[[ Entries provided, beginning ]]

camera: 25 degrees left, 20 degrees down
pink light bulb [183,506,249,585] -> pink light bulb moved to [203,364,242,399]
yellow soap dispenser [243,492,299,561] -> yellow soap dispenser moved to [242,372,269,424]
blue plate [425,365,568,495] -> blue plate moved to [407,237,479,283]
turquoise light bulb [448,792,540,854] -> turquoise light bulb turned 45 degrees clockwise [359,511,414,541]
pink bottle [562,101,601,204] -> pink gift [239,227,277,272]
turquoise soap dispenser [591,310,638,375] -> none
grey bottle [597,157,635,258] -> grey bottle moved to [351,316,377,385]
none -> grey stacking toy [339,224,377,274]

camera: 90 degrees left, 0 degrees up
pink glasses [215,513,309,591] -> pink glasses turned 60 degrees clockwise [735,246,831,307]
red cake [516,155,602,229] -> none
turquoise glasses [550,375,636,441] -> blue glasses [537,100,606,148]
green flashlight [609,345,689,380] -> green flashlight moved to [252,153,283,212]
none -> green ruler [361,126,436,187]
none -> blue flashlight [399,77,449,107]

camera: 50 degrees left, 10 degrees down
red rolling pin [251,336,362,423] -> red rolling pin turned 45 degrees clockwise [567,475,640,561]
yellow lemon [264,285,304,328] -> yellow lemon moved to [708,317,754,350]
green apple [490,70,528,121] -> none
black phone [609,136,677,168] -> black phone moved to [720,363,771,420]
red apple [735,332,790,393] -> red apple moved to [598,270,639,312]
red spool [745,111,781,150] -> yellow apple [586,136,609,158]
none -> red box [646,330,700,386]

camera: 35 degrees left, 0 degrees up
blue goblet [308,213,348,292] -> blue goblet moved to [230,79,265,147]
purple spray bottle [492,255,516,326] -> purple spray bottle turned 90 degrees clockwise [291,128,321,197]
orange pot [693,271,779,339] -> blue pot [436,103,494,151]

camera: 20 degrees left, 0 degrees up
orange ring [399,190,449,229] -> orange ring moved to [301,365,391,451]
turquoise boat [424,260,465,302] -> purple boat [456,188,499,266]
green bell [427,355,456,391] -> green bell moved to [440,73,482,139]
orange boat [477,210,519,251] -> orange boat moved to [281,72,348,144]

[[ Entries provided, end ]]

**Problem description**
Identify every line above that includes the word "dispenser", and show those lines.

**Response area**
yellow soap dispenser [243,492,299,561] -> yellow soap dispenser moved to [242,372,269,424]
turquoise soap dispenser [591,310,638,375] -> none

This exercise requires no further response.